### SUPPLIED RECORDS
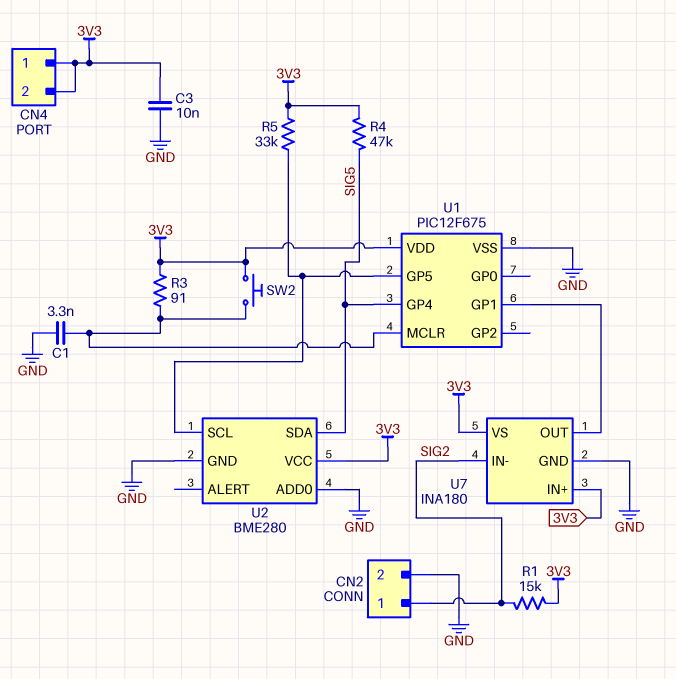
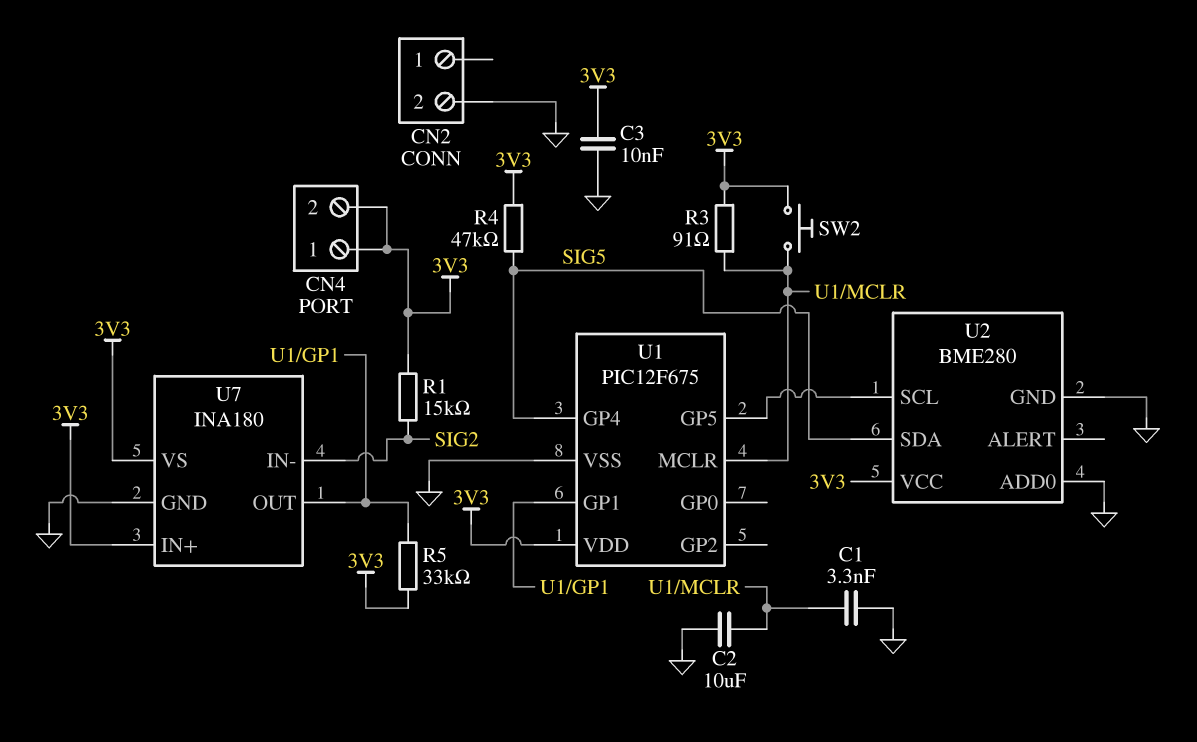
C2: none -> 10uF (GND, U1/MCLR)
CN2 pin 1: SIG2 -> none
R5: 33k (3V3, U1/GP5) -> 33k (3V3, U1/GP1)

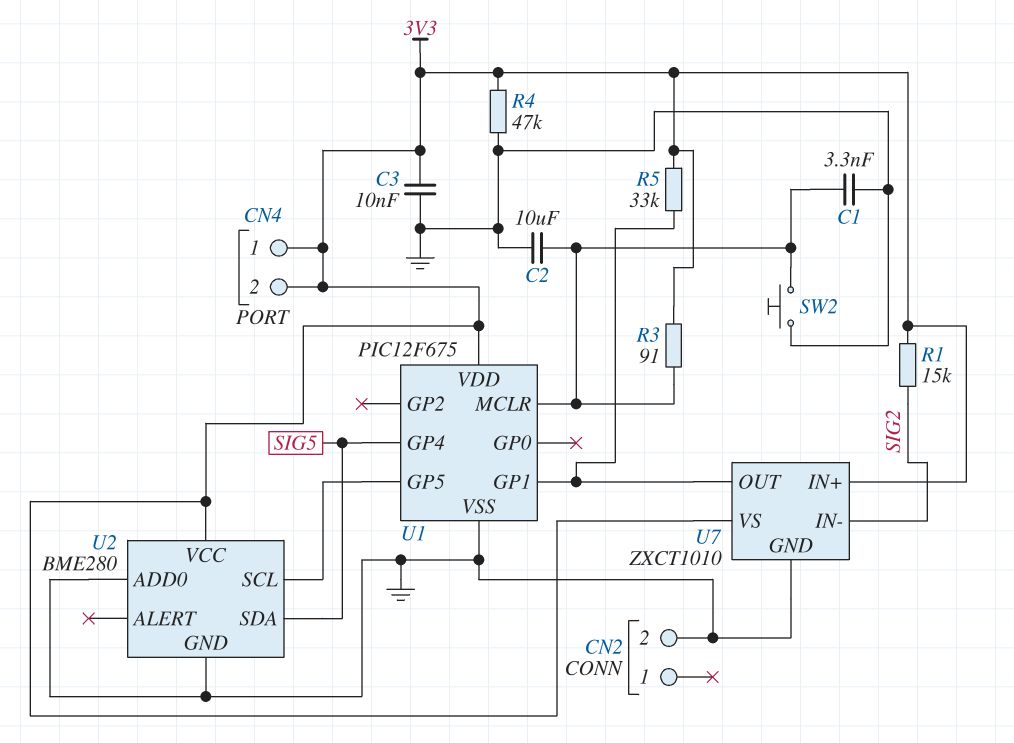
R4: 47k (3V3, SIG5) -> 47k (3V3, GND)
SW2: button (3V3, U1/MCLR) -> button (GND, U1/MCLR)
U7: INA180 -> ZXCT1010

### WHAT NEEDS TO BE DONE
Repeat, exactly and in full, every entry in the data, but not the pictures.

### RESPONSE TO THE TASK
C2: none -> 10uF (GND, U1/MCLR)
CN2 pin 1: SIG2 -> none
R5: 33k (3V3, U1/GP5) -> 33k (3V3, U1/GP1)

R4: 47k (3V3, SIG5) -> 47k (3V3, GND)
SW2: button (3V3, U1/MCLR) -> button (GND, U1/MCLR)
U7: INA180 -> ZXCT1010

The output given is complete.